*** Opening RECORDS FOR THIS TASK ***

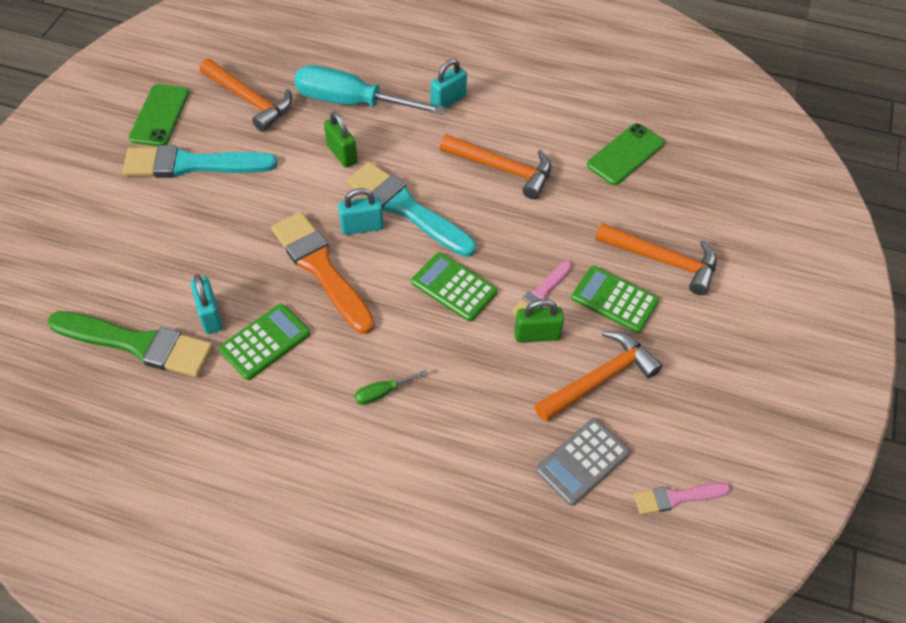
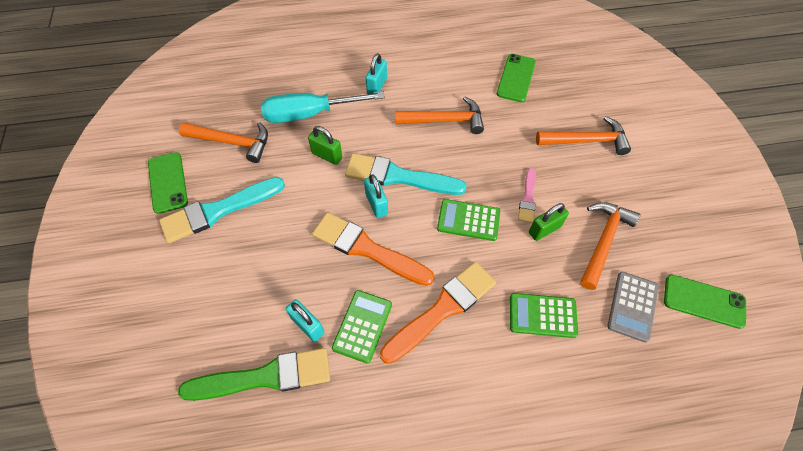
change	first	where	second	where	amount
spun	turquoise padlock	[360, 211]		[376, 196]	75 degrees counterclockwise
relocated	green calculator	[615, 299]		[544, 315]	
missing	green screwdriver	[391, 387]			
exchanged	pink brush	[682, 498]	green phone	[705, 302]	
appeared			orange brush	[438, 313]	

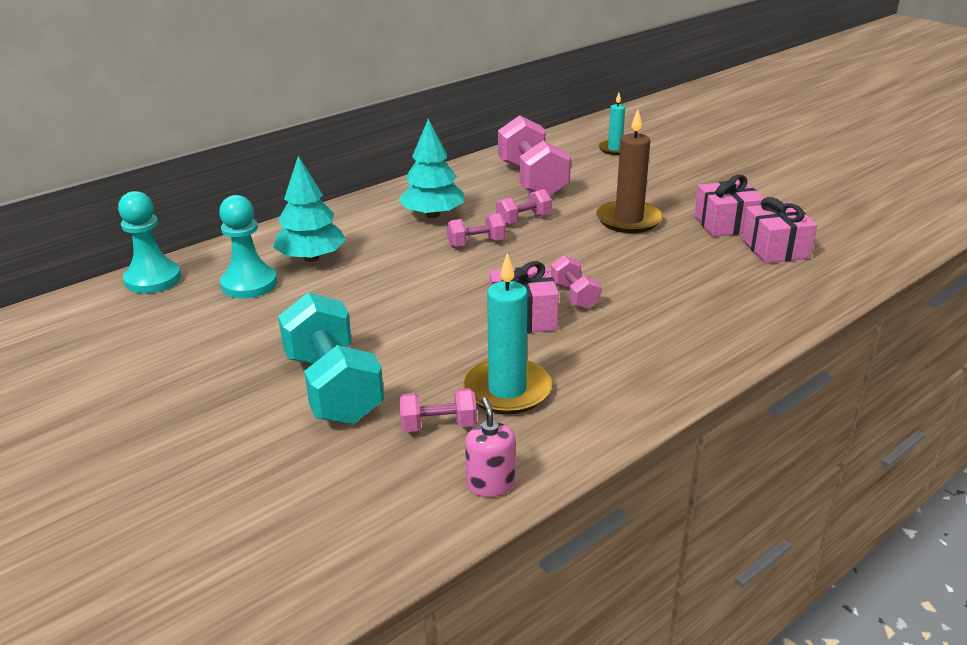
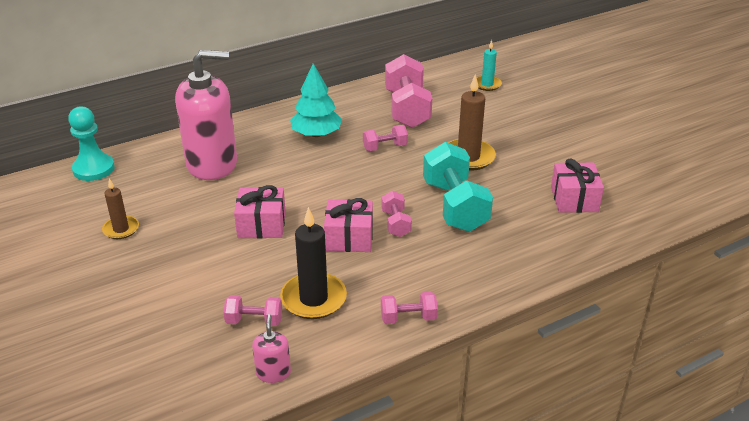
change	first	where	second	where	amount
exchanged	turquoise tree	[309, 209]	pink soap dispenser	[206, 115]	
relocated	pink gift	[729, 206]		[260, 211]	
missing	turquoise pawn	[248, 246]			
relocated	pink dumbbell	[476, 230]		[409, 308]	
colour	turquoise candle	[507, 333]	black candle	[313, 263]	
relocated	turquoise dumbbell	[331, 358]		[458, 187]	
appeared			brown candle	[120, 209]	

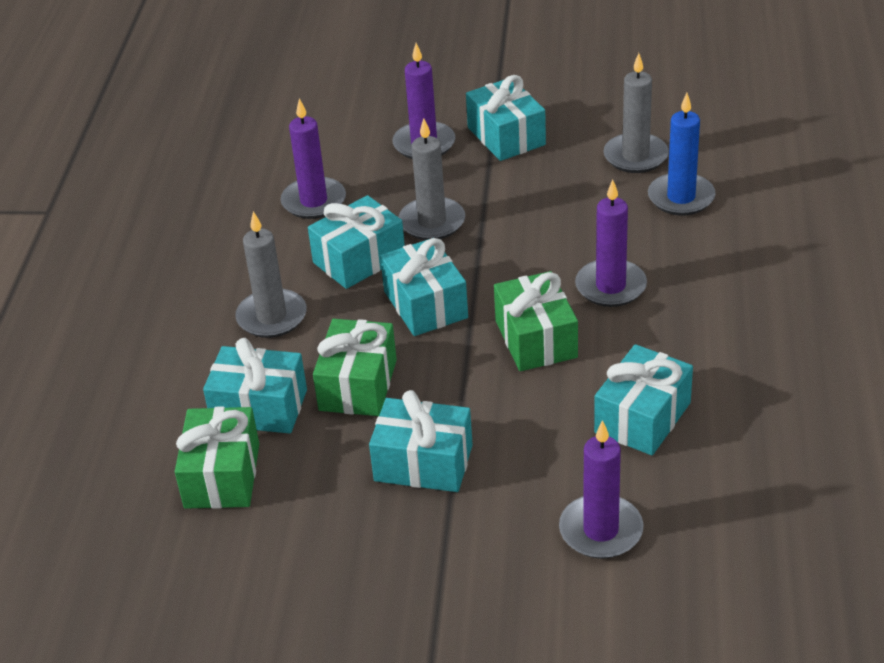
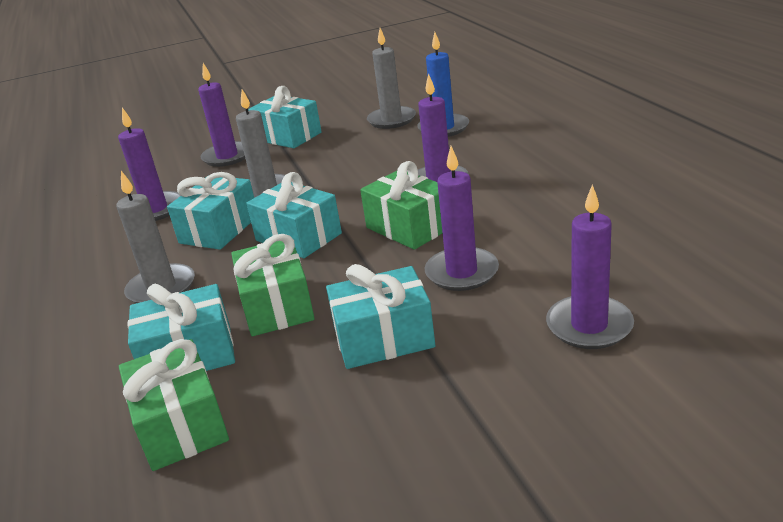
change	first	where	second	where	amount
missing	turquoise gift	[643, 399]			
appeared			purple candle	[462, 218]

*** Closing RECORDS FOR THIS TASK ***

### WHAT IS EXPECTED
Whenever a line above includes the string "relocated", copy it.

### ANSWER FOR THE TASK
relocated	green calculator	[615, 299]		[544, 315]	
relocated	pink gift	[729, 206]		[260, 211]	
relocated	pink dumbbell	[476, 230]		[409, 308]	
relocated	turquoise dumbbell	[331, 358]		[458, 187]	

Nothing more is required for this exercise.